Task description: For the entries below, the result should be an exact transcription of the lines from the one with "C3: 10nF (+5V, BTN) -> none" up to and including the one with "U8: 24LC512 -> AT24C32", and only those.

Supplied material:

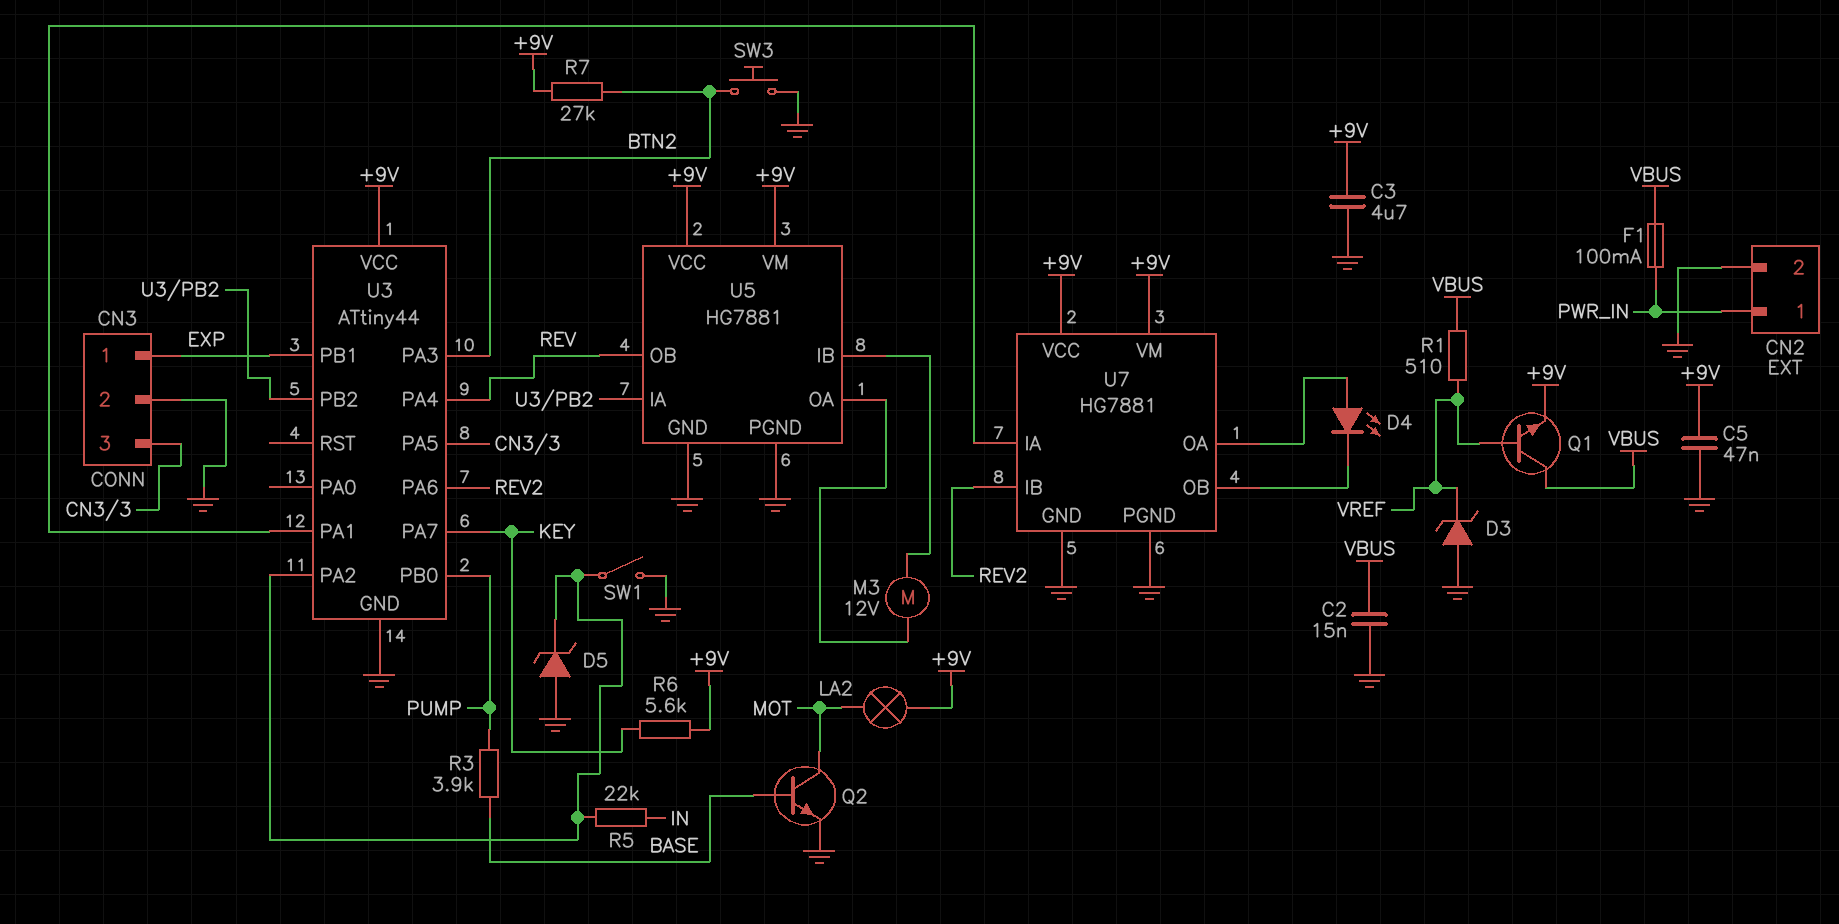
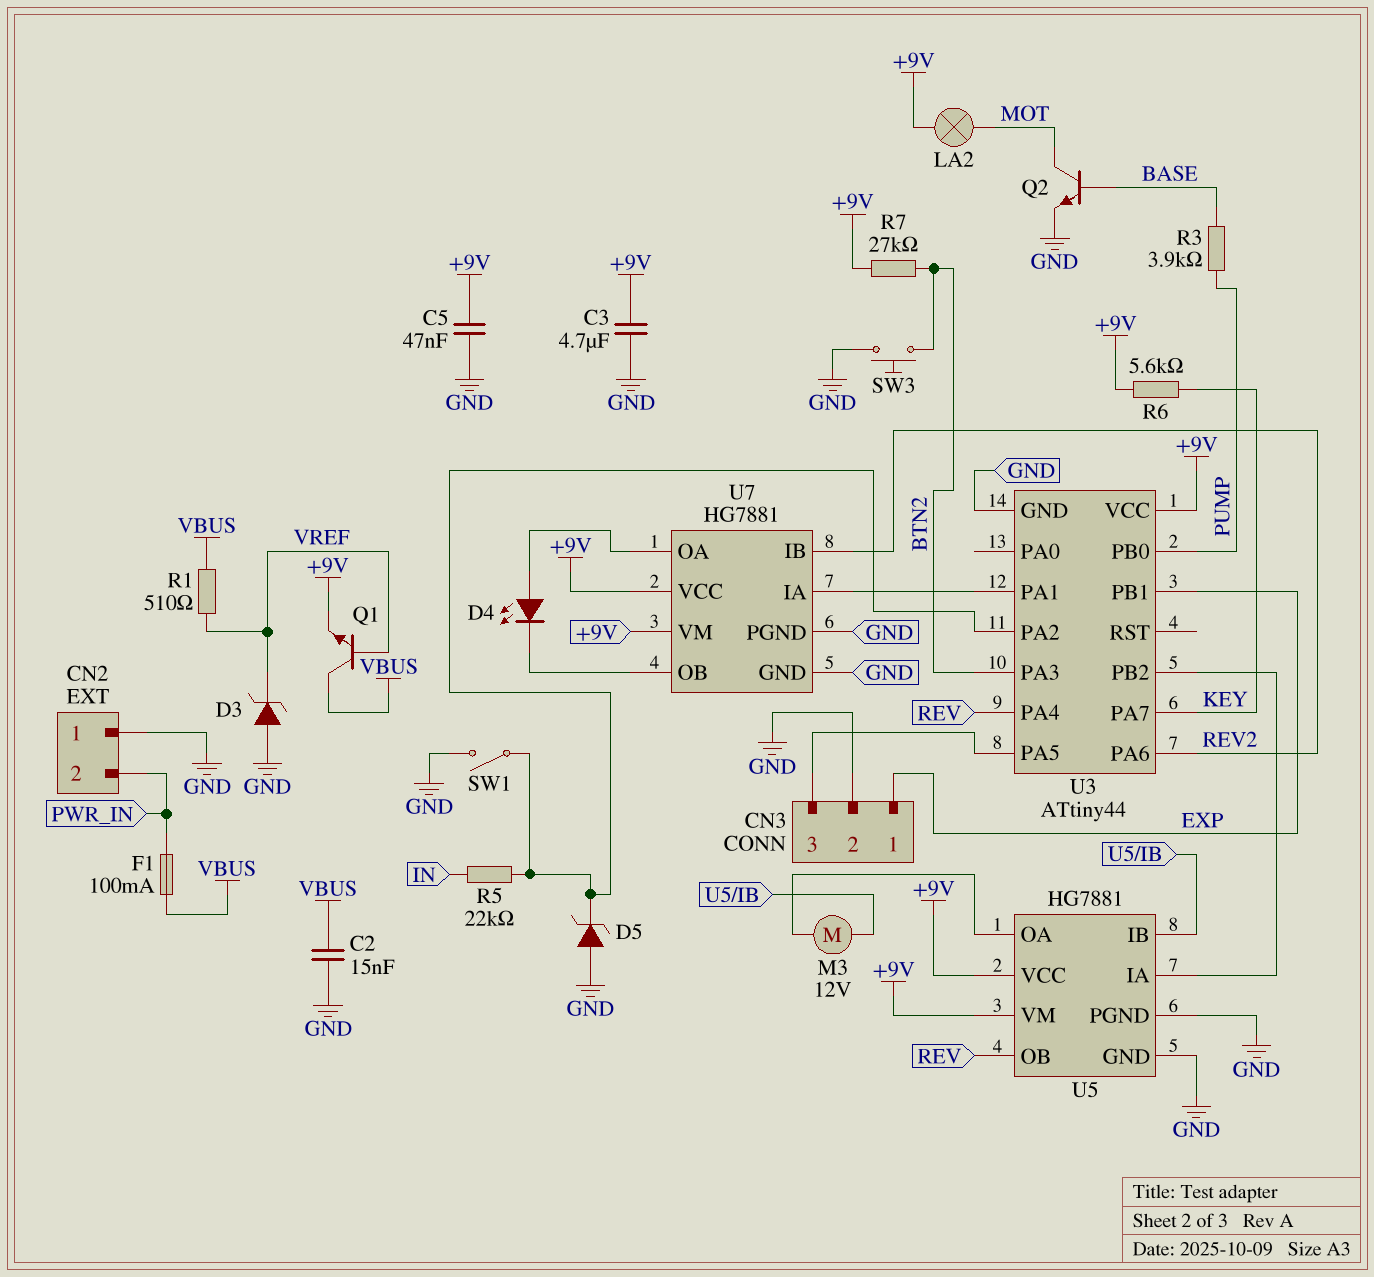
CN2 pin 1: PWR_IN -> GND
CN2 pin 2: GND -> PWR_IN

==

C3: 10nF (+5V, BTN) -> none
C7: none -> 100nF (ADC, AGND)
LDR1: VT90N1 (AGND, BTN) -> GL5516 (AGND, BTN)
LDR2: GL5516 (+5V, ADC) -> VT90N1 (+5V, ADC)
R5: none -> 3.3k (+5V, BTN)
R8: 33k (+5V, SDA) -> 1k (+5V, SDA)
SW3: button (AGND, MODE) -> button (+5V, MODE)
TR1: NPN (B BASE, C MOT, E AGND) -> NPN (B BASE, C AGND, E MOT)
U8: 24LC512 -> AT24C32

Exercise output:
C3: 10nF (+5V, BTN) -> none
C7: none -> 100nF (ADC, AGND)
LDR1: VT90N1 (AGND, BTN) -> GL5516 (AGND, BTN)
LDR2: GL5516 (+5V, ADC) -> VT90N1 (+5V, ADC)
R5: none -> 3.3k (+5V, BTN)
R8: 33k (+5V, SDA) -> 1k (+5V, SDA)
SW3: button (AGND, MODE) -> button (+5V, MODE)
TR1: NPN (B BASE, C MOT, E AGND) -> NPN (B BASE, C AGND, E MOT)
U8: 24LC512 -> AT24C32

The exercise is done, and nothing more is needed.